(Change listing data)
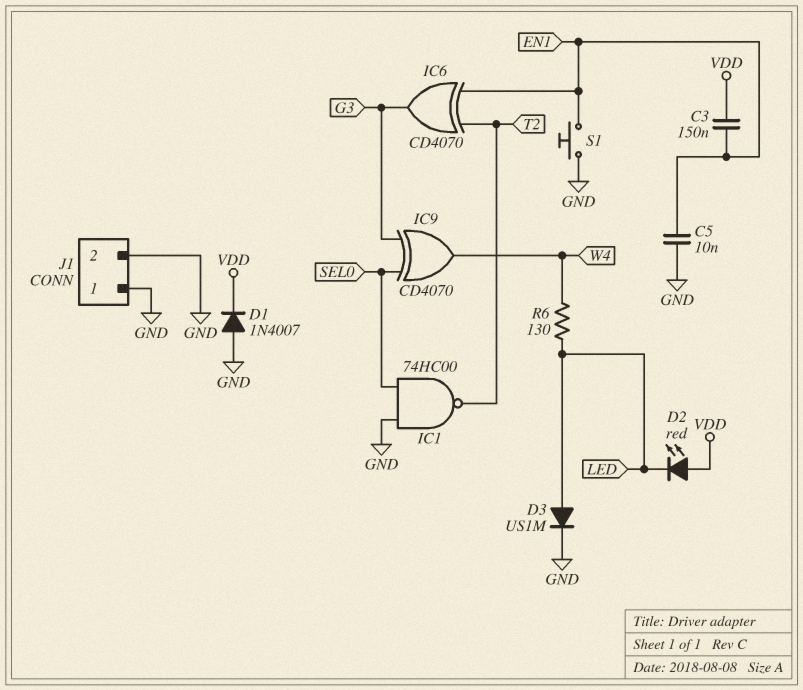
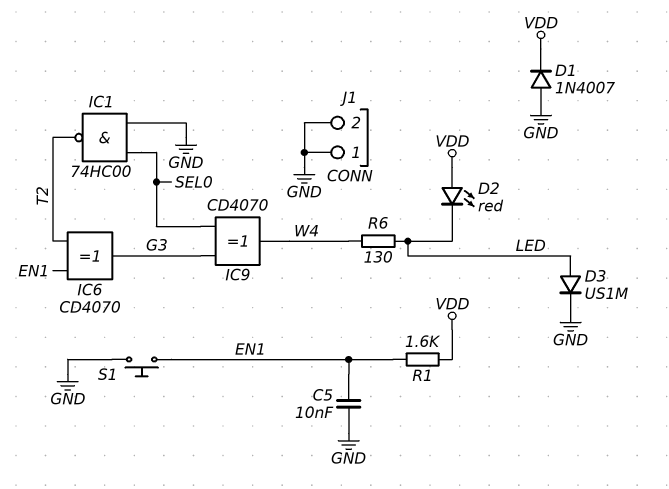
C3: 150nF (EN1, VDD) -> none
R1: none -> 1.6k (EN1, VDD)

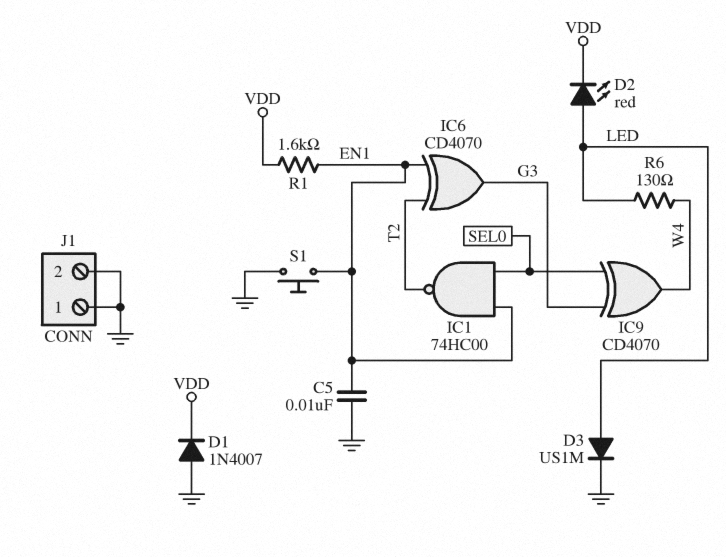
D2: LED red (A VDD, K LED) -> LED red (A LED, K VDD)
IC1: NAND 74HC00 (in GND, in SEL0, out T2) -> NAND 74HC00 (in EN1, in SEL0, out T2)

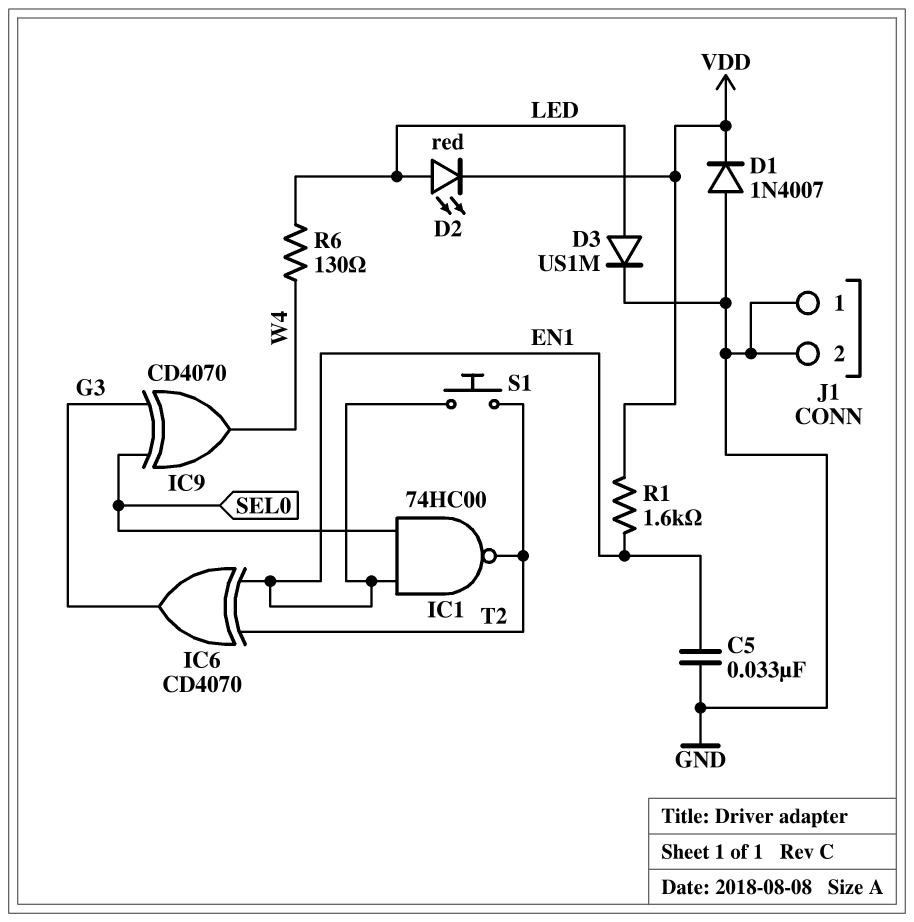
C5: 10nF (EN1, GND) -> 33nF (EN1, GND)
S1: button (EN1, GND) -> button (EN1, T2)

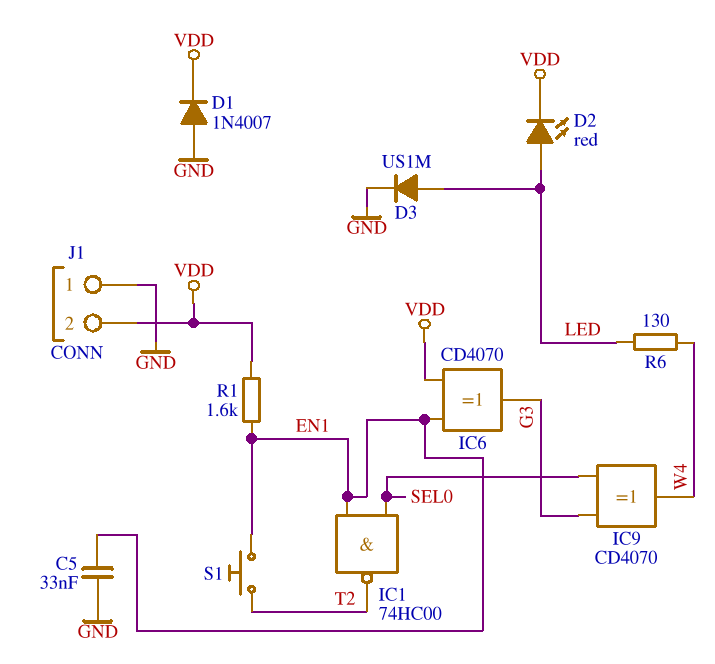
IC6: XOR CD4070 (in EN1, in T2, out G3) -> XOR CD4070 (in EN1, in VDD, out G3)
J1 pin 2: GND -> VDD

TASK:
Could you return every line from the entries above in which the string "none" occurs?

SOLUTION TO THIS EXERCISE:
C3: 150nF (EN1, VDD) -> none
R1: none -> 1.6k (EN1, VDD)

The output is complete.